WORK REQUIRED
Repeat the records below exactly, beginning at the first line and finishing with the line that contains "camera: 30 degrees right, 5 degrees down".

AVAILABLE DATA
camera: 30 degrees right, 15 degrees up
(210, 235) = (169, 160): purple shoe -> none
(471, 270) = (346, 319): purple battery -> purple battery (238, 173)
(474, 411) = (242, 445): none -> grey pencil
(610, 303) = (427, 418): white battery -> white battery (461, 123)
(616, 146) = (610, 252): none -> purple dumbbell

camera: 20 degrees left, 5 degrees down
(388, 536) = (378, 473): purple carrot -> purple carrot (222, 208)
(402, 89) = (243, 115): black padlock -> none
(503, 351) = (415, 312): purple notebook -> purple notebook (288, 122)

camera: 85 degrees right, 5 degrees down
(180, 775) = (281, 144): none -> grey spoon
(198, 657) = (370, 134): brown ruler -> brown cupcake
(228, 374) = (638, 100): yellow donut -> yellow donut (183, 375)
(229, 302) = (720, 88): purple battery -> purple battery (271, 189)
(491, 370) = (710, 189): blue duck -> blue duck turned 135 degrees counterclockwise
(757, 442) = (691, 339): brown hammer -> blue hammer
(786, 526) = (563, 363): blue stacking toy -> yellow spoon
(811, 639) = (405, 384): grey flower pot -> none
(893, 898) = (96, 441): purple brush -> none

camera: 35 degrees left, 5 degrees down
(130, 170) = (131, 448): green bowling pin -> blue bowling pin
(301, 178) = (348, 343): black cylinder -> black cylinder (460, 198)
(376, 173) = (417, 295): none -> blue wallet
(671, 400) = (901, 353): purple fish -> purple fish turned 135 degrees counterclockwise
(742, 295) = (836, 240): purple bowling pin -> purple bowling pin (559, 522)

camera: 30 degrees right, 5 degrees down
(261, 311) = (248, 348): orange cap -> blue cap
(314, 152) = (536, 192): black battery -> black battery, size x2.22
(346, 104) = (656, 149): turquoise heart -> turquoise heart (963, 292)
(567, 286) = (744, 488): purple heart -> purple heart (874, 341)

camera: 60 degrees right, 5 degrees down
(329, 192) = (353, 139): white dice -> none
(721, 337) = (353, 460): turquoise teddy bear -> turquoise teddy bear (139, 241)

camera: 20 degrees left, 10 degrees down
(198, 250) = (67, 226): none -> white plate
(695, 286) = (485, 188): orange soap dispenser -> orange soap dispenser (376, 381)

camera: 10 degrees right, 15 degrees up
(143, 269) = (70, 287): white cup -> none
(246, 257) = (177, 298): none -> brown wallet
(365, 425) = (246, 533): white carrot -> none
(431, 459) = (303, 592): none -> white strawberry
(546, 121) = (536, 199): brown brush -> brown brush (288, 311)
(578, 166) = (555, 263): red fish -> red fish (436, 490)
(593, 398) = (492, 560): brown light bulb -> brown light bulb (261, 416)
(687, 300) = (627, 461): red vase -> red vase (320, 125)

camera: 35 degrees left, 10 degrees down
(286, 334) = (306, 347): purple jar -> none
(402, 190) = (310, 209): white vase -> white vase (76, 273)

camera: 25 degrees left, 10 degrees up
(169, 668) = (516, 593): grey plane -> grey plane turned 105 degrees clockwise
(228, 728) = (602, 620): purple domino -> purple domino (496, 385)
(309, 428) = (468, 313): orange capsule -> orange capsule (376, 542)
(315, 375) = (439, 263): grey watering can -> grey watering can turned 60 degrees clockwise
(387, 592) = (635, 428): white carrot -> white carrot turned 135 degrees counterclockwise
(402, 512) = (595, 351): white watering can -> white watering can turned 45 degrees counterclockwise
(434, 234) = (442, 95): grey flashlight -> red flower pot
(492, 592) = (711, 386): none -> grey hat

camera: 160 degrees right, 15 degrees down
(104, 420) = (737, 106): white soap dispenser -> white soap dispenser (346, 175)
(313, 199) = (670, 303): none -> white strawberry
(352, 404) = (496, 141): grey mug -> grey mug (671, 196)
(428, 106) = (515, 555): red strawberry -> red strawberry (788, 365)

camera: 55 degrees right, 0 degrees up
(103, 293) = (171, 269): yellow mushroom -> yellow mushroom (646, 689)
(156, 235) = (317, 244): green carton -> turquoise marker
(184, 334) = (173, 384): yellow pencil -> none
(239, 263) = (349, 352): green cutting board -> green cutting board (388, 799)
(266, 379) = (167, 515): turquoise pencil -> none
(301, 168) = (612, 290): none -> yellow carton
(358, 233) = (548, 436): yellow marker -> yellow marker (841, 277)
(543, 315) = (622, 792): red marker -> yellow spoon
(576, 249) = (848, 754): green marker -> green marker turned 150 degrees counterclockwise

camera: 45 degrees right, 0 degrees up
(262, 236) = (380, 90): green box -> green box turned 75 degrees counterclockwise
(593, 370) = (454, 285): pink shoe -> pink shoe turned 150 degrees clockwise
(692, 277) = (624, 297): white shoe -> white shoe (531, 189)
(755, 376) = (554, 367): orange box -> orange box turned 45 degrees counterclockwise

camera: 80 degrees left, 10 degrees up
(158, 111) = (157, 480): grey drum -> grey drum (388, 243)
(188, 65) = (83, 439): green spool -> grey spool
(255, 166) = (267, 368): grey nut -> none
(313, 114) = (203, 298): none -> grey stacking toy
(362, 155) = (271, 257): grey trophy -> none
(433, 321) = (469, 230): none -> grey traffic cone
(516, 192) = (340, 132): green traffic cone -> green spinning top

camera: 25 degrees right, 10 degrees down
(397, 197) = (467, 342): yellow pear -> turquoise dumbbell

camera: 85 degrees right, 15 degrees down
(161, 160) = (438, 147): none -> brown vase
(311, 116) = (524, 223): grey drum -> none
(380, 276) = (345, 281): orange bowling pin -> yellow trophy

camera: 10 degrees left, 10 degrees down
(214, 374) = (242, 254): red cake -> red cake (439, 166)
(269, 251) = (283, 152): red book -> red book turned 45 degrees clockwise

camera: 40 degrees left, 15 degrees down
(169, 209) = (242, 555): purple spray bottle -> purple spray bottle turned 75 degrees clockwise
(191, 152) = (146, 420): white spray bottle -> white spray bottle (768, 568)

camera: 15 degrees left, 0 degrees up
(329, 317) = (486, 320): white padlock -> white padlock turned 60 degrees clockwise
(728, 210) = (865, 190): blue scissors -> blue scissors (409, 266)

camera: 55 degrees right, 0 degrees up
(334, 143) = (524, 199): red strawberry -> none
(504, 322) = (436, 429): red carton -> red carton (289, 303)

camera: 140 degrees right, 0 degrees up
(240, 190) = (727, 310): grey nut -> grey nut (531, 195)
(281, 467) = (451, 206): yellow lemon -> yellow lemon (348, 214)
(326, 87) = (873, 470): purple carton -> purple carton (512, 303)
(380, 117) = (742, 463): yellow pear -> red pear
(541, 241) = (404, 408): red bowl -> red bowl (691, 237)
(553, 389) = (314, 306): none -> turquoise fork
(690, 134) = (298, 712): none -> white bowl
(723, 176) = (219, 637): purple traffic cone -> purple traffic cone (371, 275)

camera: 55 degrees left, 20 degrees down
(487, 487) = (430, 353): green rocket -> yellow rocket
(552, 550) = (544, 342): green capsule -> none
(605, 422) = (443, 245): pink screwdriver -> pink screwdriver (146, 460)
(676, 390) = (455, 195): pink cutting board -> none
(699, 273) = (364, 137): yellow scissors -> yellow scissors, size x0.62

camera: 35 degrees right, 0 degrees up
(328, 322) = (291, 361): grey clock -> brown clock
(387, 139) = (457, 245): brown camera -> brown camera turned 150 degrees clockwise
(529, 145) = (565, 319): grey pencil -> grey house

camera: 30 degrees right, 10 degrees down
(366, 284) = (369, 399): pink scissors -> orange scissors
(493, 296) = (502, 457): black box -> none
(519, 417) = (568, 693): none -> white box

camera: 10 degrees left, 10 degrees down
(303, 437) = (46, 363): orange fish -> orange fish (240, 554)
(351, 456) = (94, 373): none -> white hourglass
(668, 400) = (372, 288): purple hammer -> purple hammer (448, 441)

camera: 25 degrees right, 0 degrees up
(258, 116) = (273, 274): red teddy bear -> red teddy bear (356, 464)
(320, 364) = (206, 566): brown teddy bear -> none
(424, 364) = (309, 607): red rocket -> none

YOUR SOLUTION
camera: 30 degrees right, 15 degrees up
(210, 235) = (169, 160): purple shoe -> none
(471, 270) = (346, 319): purple battery -> purple battery (238, 173)
(474, 411) = (242, 445): none -> grey pencil
(610, 303) = (427, 418): white battery -> white battery (461, 123)
(616, 146) = (610, 252): none -> purple dumbbell

camera: 20 degrees left, 5 degrees down
(388, 536) = (378, 473): purple carrot -> purple carrot (222, 208)
(402, 89) = (243, 115): black padlock -> none
(503, 351) = (415, 312): purple notebook -> purple notebook (288, 122)

camera: 85 degrees right, 5 degrees down
(180, 775) = (281, 144): none -> grey spoon
(198, 657) = (370, 134): brown ruler -> brown cupcake
(228, 374) = (638, 100): yellow donut -> yellow donut (183, 375)
(229, 302) = (720, 88): purple battery -> purple battery (271, 189)
(491, 370) = (710, 189): blue duck -> blue duck turned 135 degrees counterclockwise
(757, 442) = (691, 339): brown hammer -> blue hammer
(786, 526) = (563, 363): blue stacking toy -> yellow spoon
(811, 639) = (405, 384): grey flower pot -> none
(893, 898) = (96, 441): purple brush -> none

camera: 35 degrees left, 5 degrees down
(130, 170) = (131, 448): green bowling pin -> blue bowling pin
(301, 178) = (348, 343): black cylinder -> black cylinder (460, 198)
(376, 173) = (417, 295): none -> blue wallet
(671, 400) = (901, 353): purple fish -> purple fish turned 135 degrees counterclockwise
(742, 295) = (836, 240): purple bowling pin -> purple bowling pin (559, 522)

camera: 30 degrees right, 5 degrees down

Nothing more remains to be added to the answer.